"cheese" is the word to look for; say how many lines of the listing below contain it, and nothing else.

-------------------------

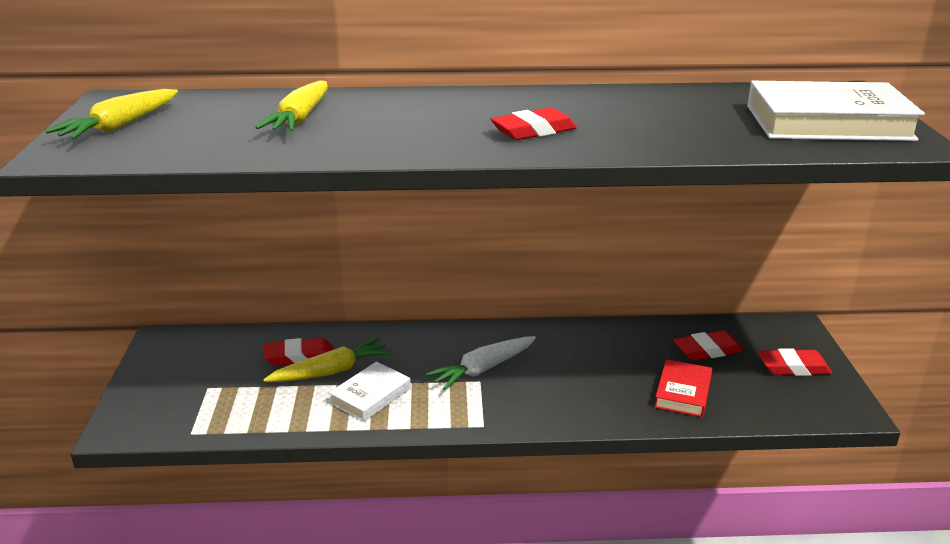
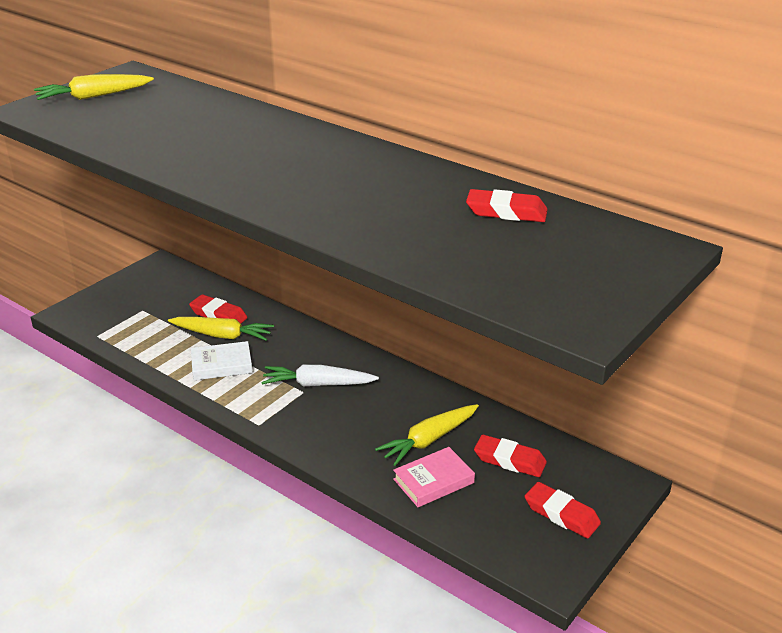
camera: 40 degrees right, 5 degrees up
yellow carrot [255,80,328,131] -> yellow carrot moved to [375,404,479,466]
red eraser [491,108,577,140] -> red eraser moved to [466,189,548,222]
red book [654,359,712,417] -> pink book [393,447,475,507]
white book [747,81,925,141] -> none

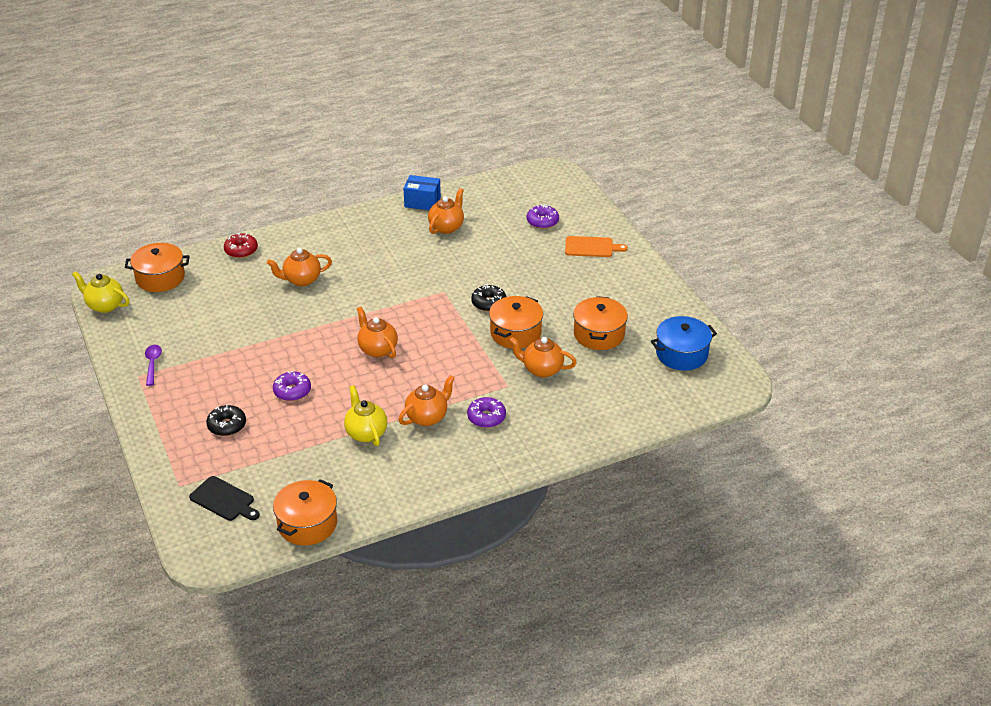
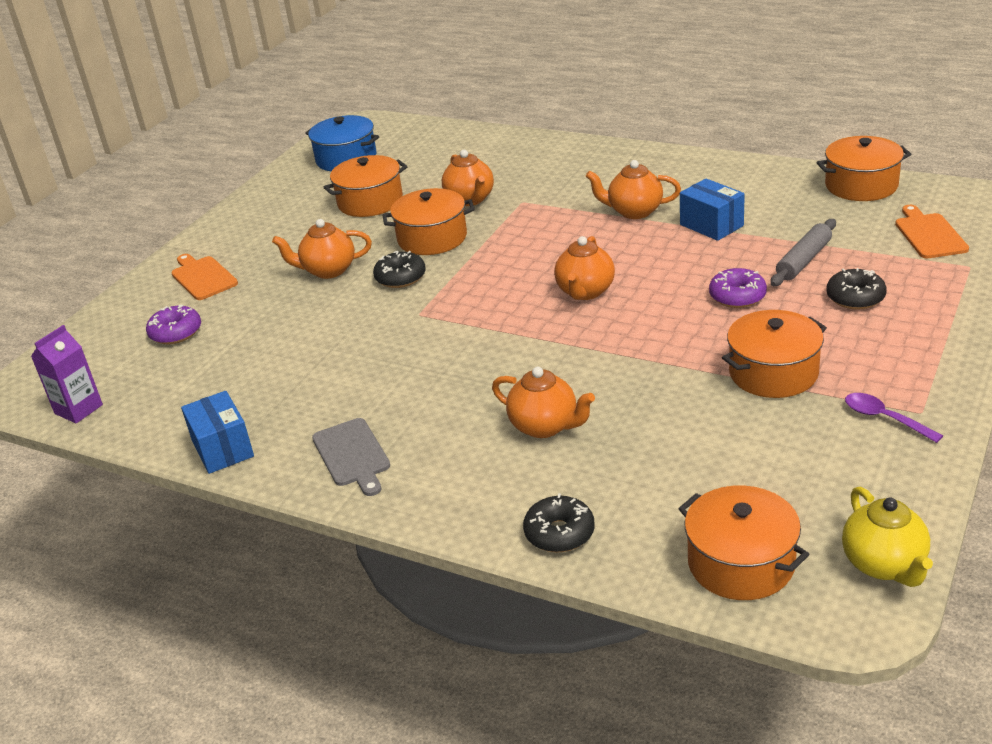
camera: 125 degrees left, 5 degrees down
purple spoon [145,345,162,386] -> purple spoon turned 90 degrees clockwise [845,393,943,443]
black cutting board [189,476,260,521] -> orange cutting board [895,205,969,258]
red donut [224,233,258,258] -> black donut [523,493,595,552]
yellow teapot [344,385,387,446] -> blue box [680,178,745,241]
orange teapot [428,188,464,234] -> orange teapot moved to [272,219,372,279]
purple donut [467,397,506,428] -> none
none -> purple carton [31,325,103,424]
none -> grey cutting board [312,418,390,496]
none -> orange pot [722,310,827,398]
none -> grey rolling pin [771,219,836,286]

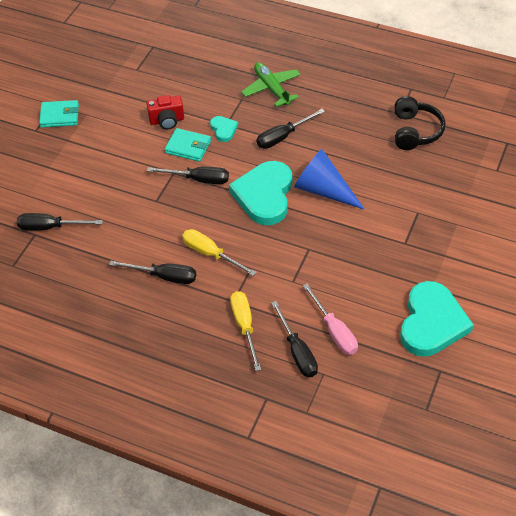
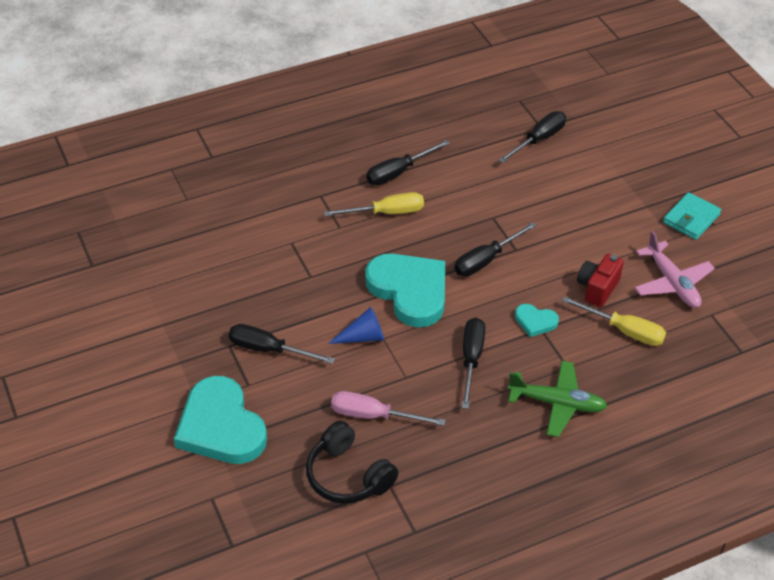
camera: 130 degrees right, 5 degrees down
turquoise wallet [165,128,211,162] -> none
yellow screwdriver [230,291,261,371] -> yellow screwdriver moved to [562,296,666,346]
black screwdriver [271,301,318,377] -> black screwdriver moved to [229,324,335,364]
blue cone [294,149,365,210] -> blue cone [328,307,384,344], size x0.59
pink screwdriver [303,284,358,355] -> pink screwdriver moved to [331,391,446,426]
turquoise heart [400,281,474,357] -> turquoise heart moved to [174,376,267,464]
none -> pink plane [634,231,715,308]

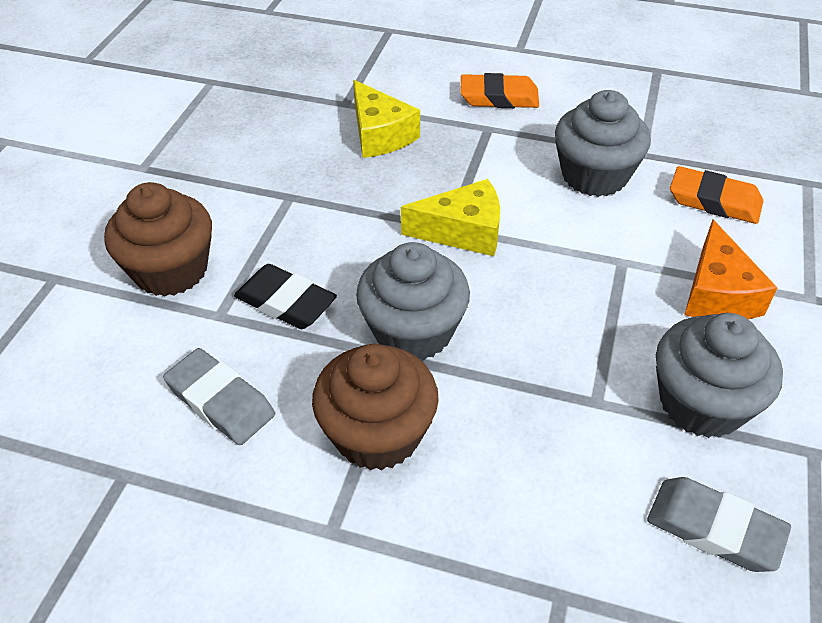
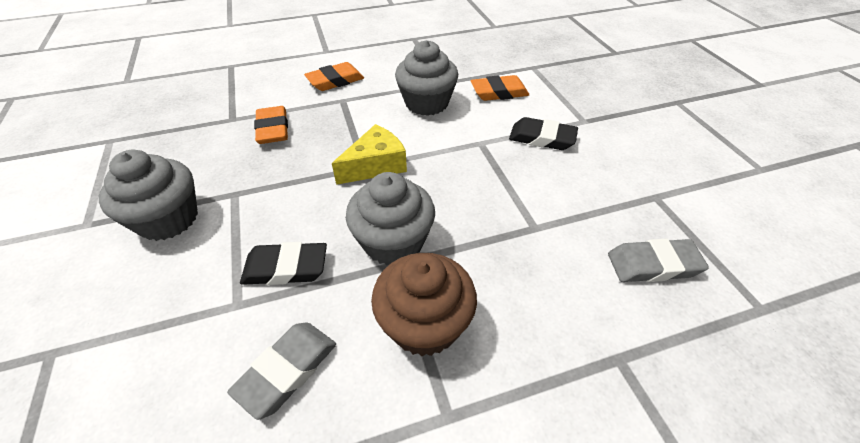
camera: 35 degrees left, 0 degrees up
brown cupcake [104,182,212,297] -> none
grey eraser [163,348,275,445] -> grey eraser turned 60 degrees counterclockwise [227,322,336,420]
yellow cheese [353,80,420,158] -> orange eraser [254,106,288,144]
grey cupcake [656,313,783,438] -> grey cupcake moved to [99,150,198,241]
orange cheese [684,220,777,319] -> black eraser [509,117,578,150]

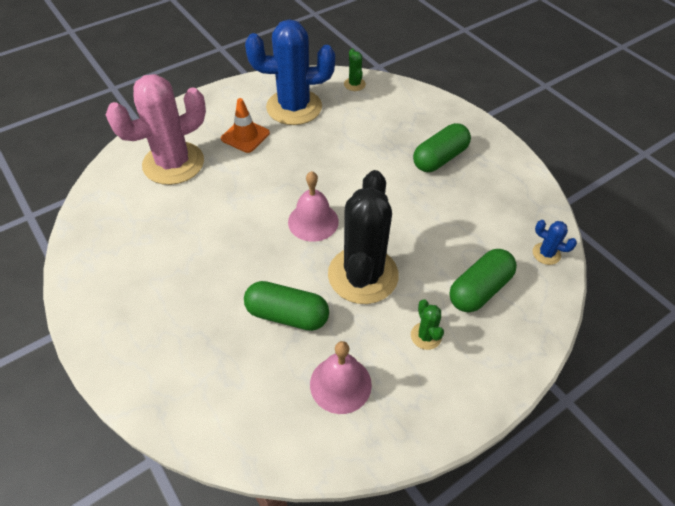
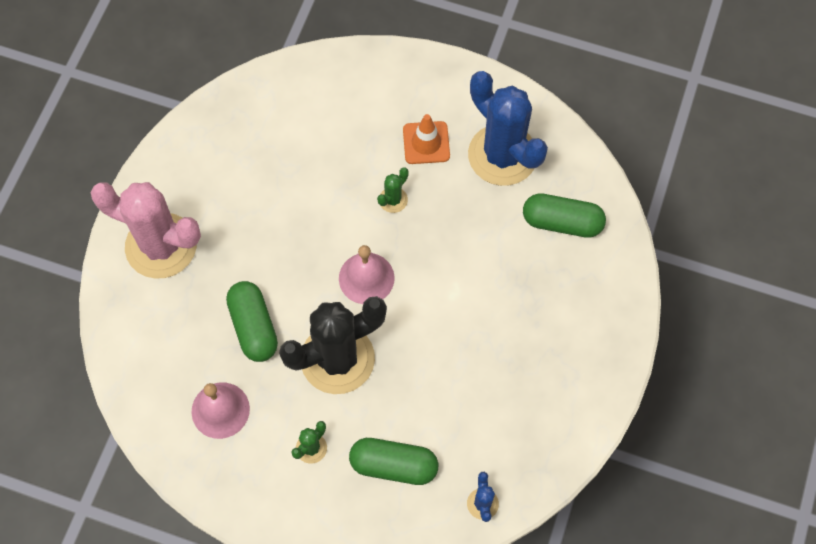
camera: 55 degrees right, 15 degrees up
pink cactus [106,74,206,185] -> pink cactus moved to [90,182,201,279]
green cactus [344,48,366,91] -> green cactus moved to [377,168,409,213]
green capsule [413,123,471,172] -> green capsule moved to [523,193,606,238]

-------------------------

**Answer for the task**
2